_Data to process_
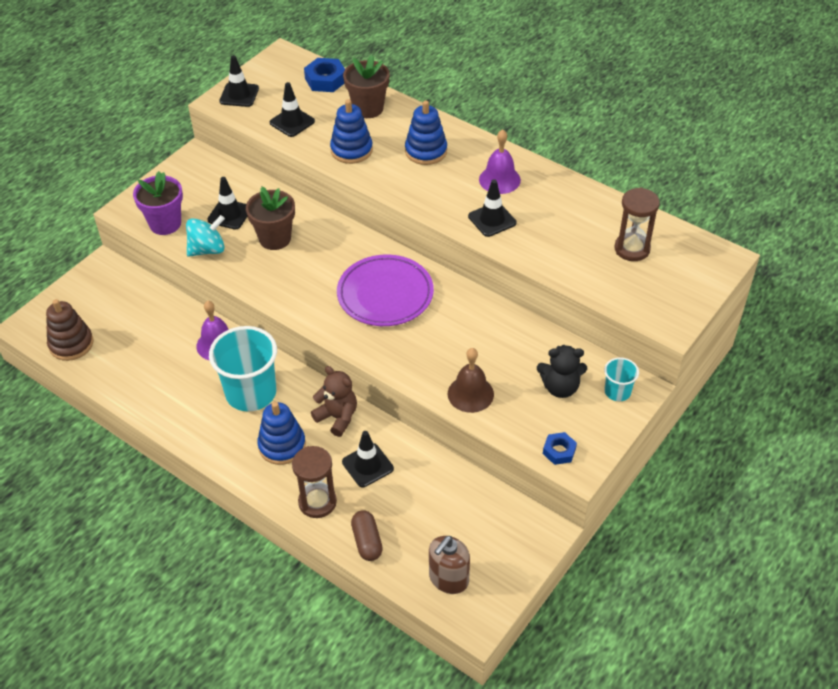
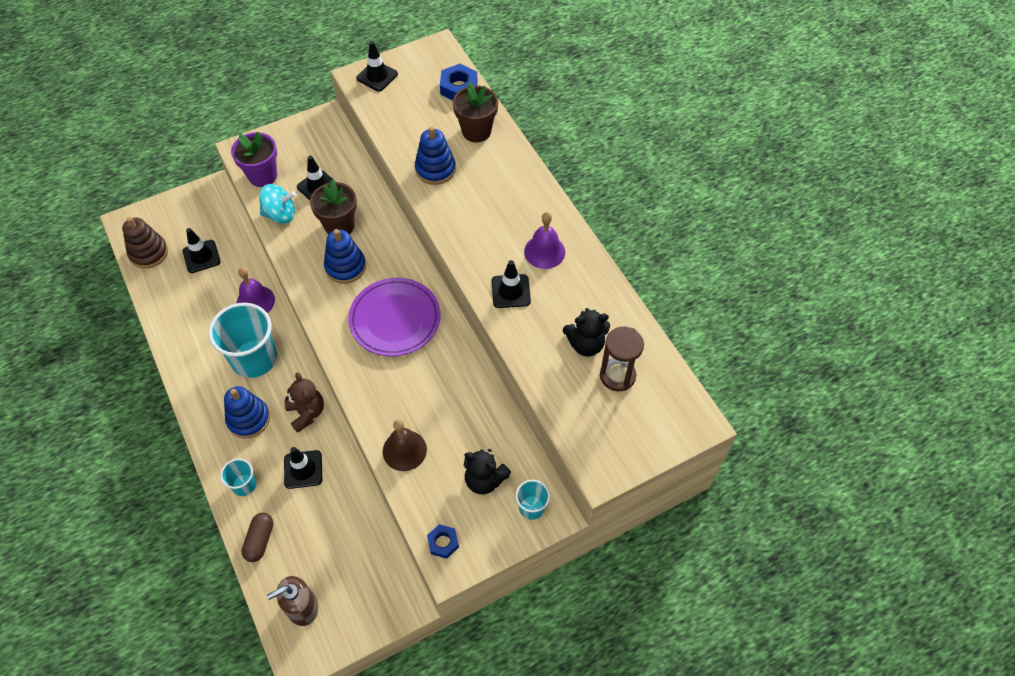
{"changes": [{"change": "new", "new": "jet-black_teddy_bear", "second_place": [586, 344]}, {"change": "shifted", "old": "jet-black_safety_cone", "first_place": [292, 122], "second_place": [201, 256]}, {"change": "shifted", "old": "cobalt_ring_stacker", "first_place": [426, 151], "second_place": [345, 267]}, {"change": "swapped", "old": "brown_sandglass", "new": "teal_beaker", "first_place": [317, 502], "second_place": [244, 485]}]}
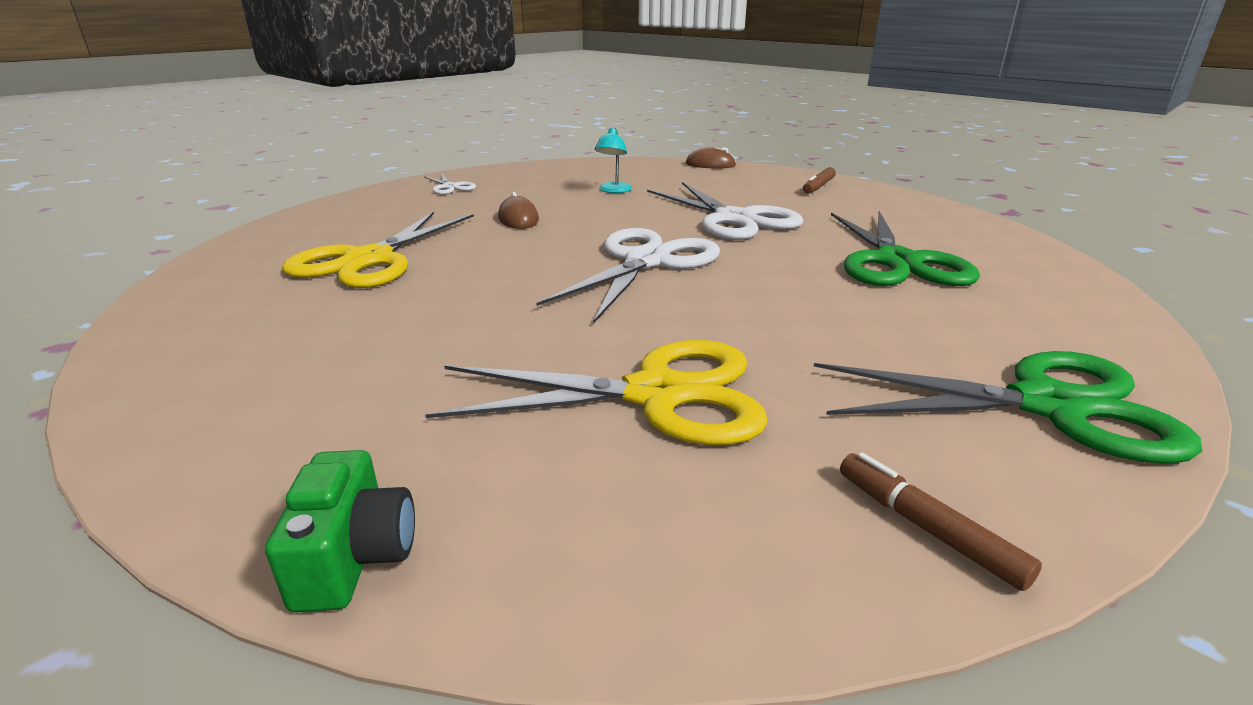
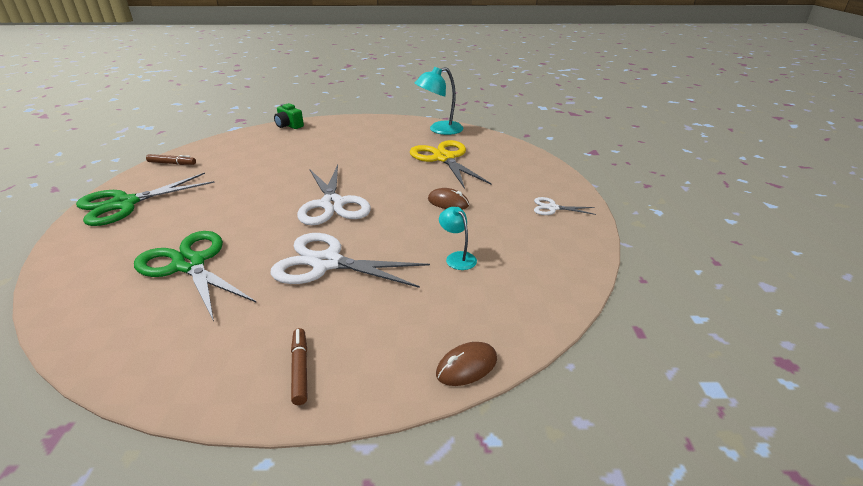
{"changes": [{"change": "gone", "old": "bright_yellow_shears", "first_place": [656, 394]}, {"change": "new", "new": "teal_reading_lamp", "second_place": [439, 130]}]}
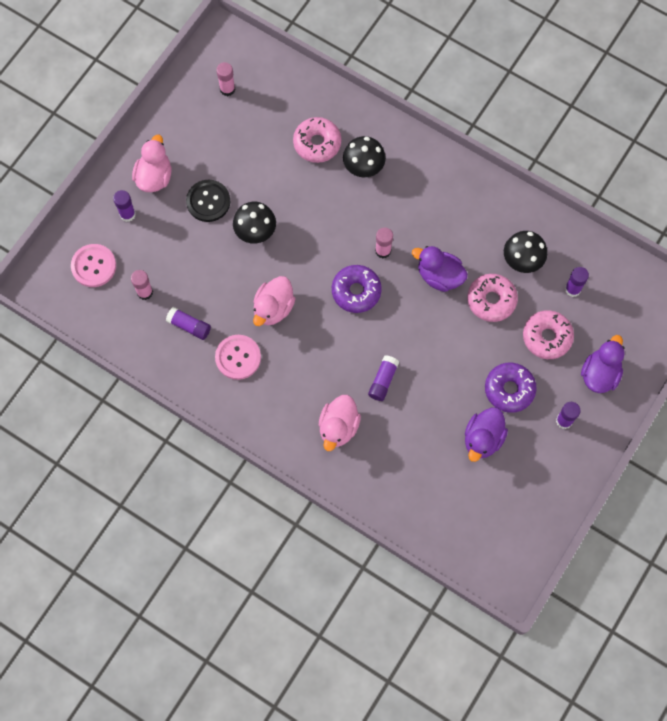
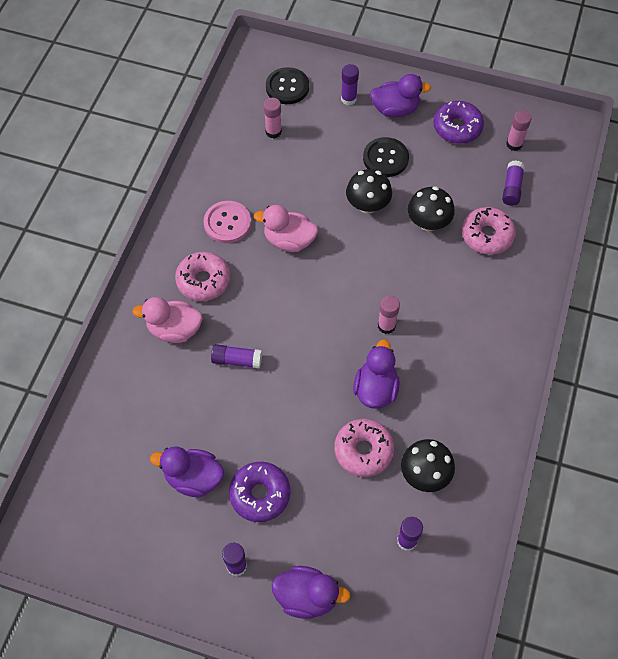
{"changes": [{"change": "shifted", "old": "purple_glue", "first_place": [189, 326], "second_place": [511, 188]}, {"change": "shifted", "old": "purple_doughnut", "first_place": [356, 291], "second_place": [457, 127]}, {"change": "shifted", "old": "jet-black_toadstool", "first_place": [363, 167], "second_place": [428, 223]}, {"change": "shifted", "old": "pink_doughnut", "first_place": [547, 337], "second_place": [203, 281]}, {"change": "repainted", "old": "pink_shirt_button", "new": "jet-black_shirt_button", "first_place": [94, 266], "second_place": [287, 87]}, {"change": "repainted", "old": "pink_duck", "new": "purple_duck", "first_place": [154, 177], "second_place": [395, 109]}]}
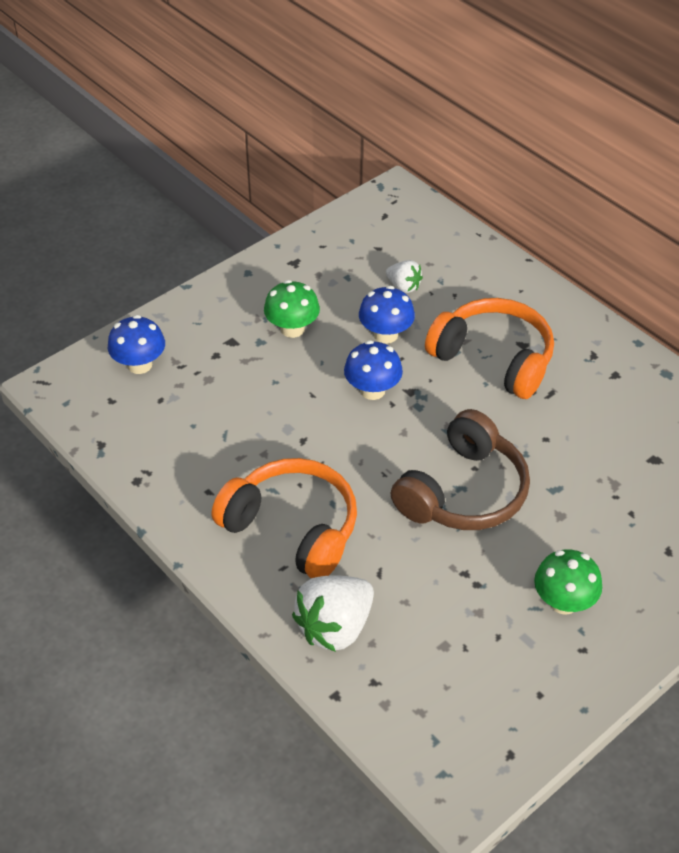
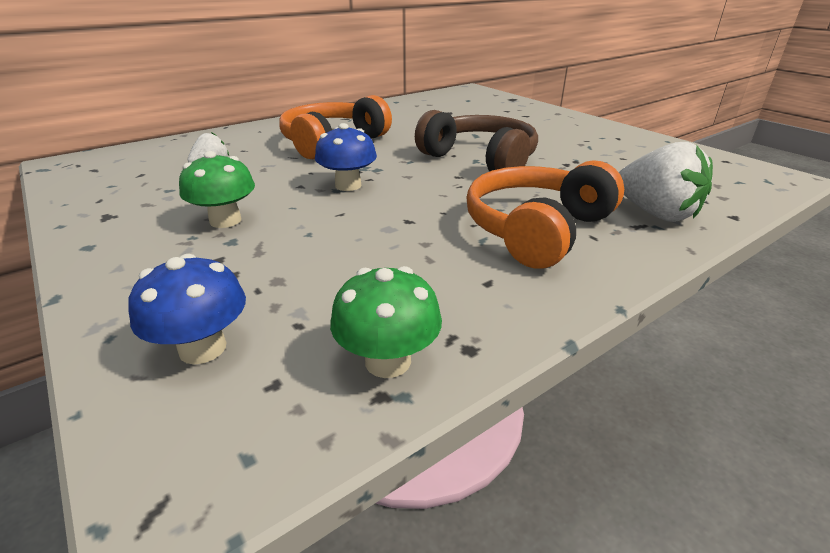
{"changes": [{"change": "gone", "old": "cobalt_toadstool", "first_place": [385, 334]}, {"change": "shifted", "old": "emerald_toadstool", "first_place": [563, 602], "second_place": [388, 361]}]}
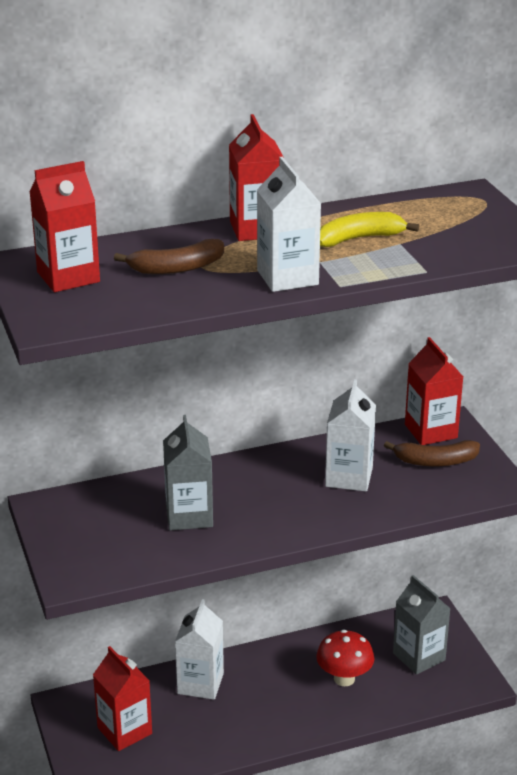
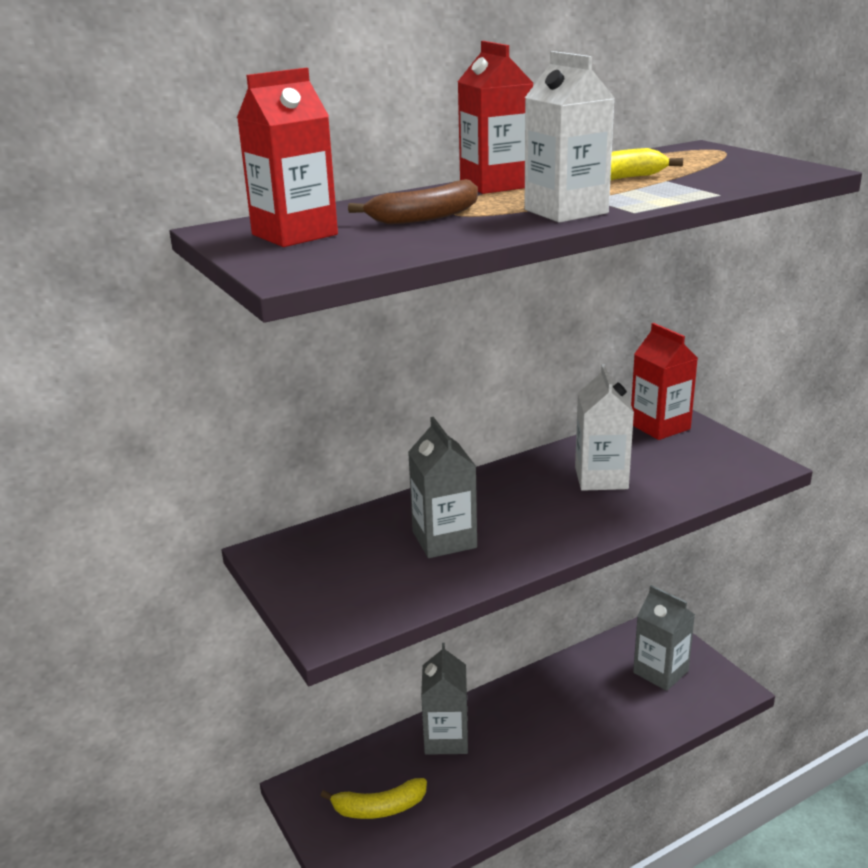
{"changes": [{"change": "gone", "old": "scarlet_toadstool", "first_place": [344, 678]}, {"change": "gone", "old": "brown_banana", "first_place": [435, 461]}, {"change": "swapped", "old": "scarlet_carton", "new": "bright_yellow_banana", "first_place": [124, 731], "second_place": [379, 808]}, {"change": "repainted", "old": "white_carton", "new": "ash-grey_carton", "first_place": [200, 683], "second_place": [446, 738]}]}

_Exercise brief_
Leave out the pictures and repeat the remaining data exactly.

_Solved problem_
{"changes": [{"change": "new", "new": "jet-black_teddy_bear", "second_place": [586, 344]}, {"change": "shifted", "old": "jet-black_safety_cone", "first_place": [292, 122], "second_place": [201, 256]}, {"change": "shifted", "old": "cobalt_ring_stacker", "first_place": [426, 151], "second_place": [345, 267]}, {"change": "swapped", "old": "brown_sandglass", "new": "teal_beaker", "first_place": [317, 502], "second_place": [244, 485]}]}
{"changes": [{"change": "gone", "old": "bright_yellow_shears", "first_place": [656, 394]}, {"change": "new", "new": "teal_reading_lamp", "second_place": [439, 130]}]}
{"changes": [{"change": "shifted", "old": "purple_glue", "first_place": [189, 326], "second_place": [511, 188]}, {"change": "shifted", "old": "purple_doughnut", "first_place": [356, 291], "second_place": [457, 127]}, {"change": "shifted", "old": "jet-black_toadstool", "first_place": [363, 167], "second_place": [428, 223]}, {"change": "shifted", "old": "pink_doughnut", "first_place": [547, 337], "second_place": [203, 281]}, {"change": "repainted", "old": "pink_shirt_button", "new": "jet-black_shirt_button", "first_place": [94, 266], "second_place": [287, 87]}, {"change": "repainted", "old": "pink_duck", "new": "purple_duck", "first_place": [154, 177], "second_place": [395, 109]}]}
{"changes": [{"change": "gone", "old": "cobalt_toadstool", "first_place": [385, 334]}, {"change": "shifted", "old": "emerald_toadstool", "first_place": [563, 602], "second_place": [388, 361]}]}
{"changes": [{"change": "gone", "old": "scarlet_toadstool", "first_place": [344, 678]}, {"change": "gone", "old": "brown_banana", "first_place": [435, 461]}, {"change": "swapped", "old": "scarlet_carton", "new": "bright_yellow_banana", "first_place": [124, 731], "second_place": [379, 808]}, {"change": "repainted", "old": "white_carton", "new": "ash-grey_carton", "first_place": [200, 683], "second_place": [446, 738]}]}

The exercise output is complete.